*Problem statement:*
Report, as a bare number, how many lines in the data contain "degrees".

*Data for this exercise:*
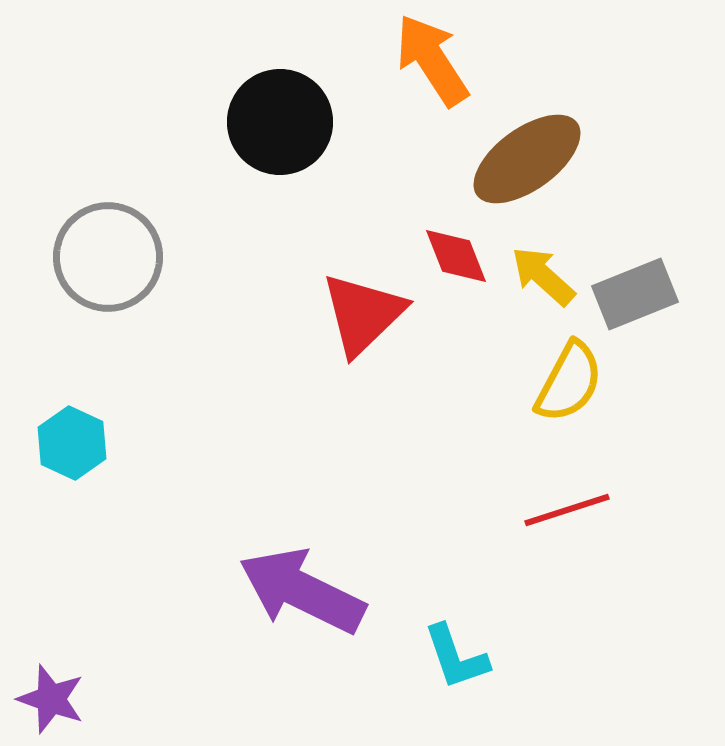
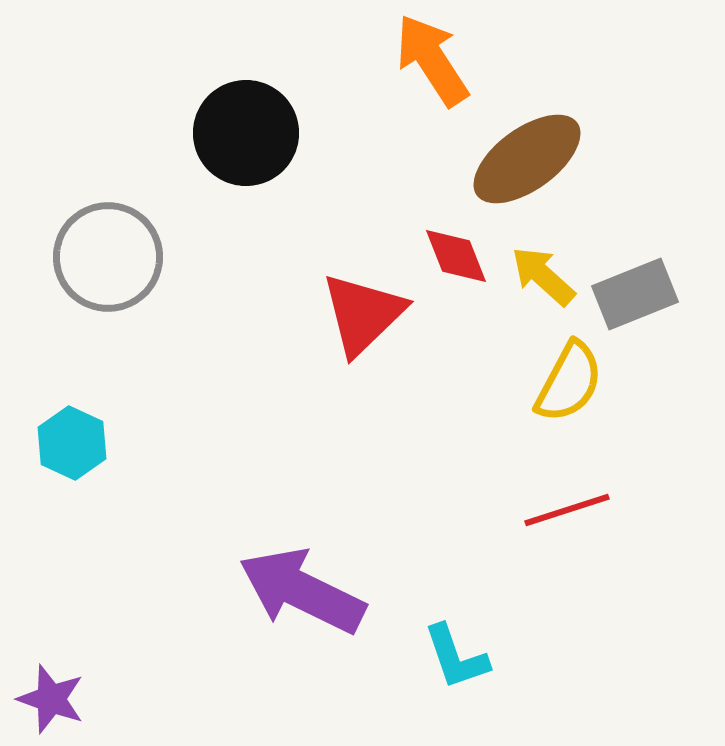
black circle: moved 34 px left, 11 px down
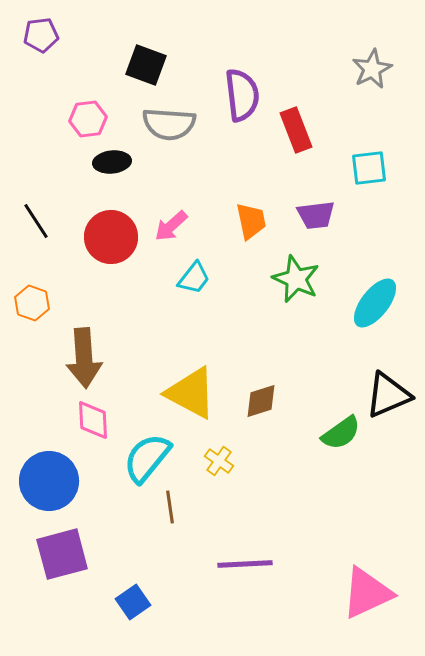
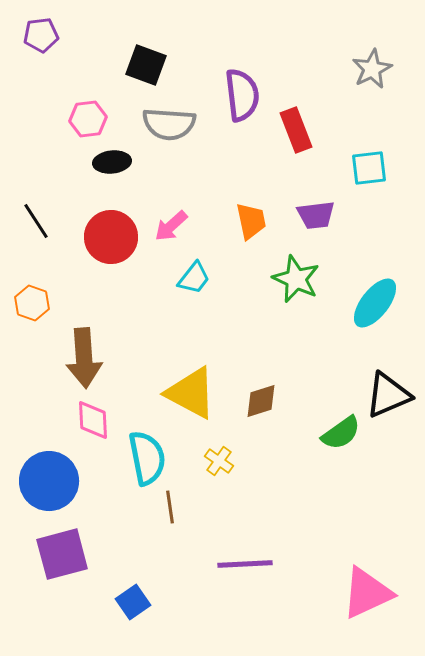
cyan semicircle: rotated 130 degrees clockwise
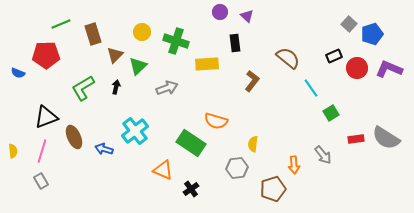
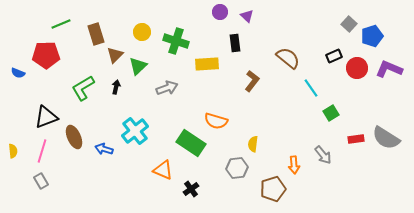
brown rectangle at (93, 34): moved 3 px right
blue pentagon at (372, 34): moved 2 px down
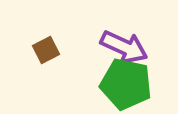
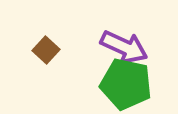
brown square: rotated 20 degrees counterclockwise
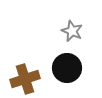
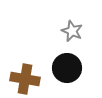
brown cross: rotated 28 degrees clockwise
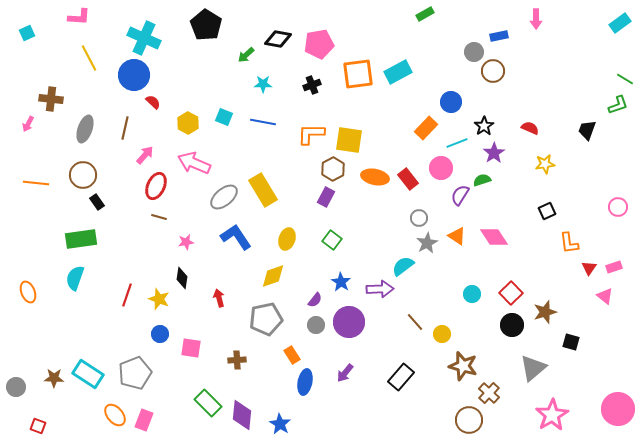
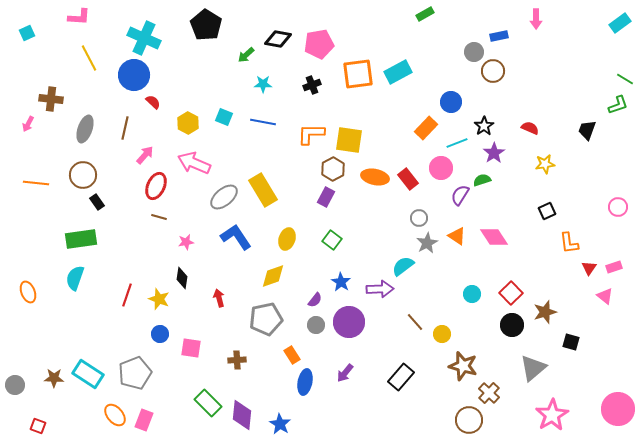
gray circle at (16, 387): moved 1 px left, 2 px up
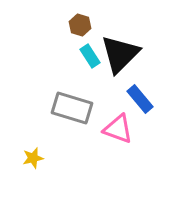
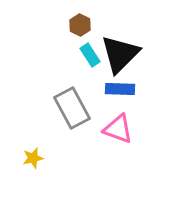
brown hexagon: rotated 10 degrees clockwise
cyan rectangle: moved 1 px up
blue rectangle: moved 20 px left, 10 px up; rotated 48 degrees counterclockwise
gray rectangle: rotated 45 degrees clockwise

*Result below:*
6